_Your assignment_: Scan the entries that follow for the word "grey", then report every line in which it appears.

*** Given information Section Begins ***

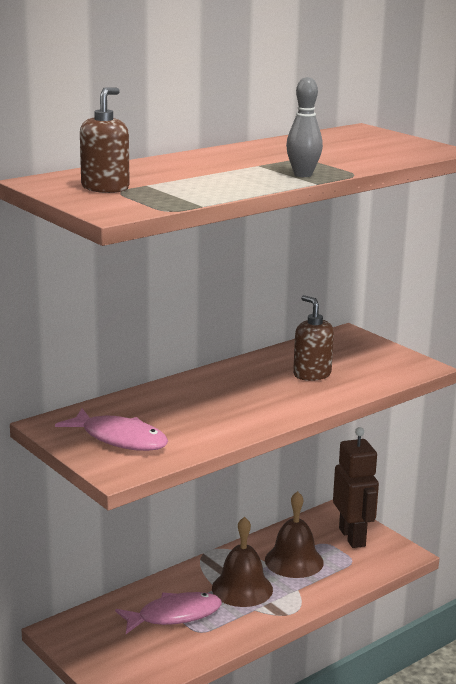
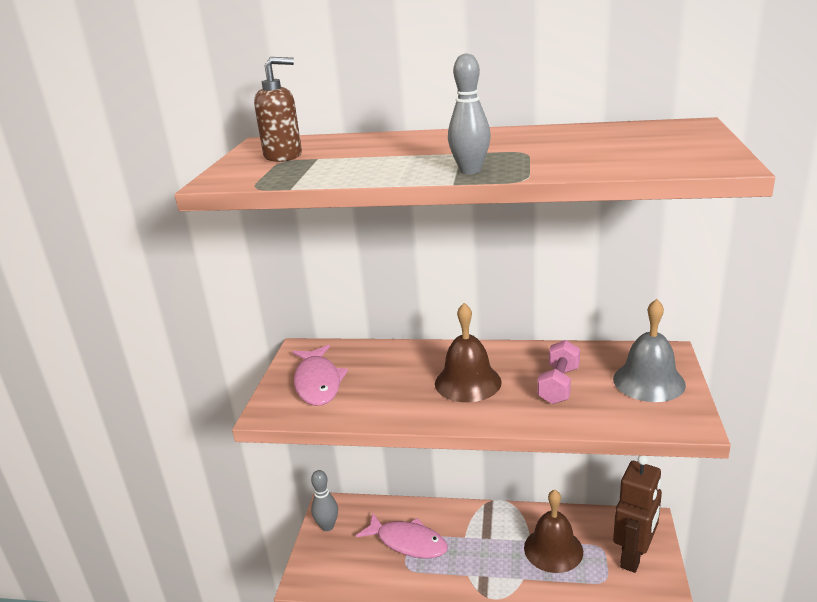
camera: 50 degrees right, 5 degrees up
(81, 644) = (327, 526): none -> grey bowling pin
(242, 588) = (482, 549): brown bell -> brown bell (468, 382)
(312, 374) = (558, 385): brown soap dispenser -> pink dumbbell
(364, 353) = (648, 381): none -> grey bell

*** Given information Section Ends ***

_Written answer_:
(81, 644) = (327, 526): none -> grey bowling pin
(364, 353) = (648, 381): none -> grey bell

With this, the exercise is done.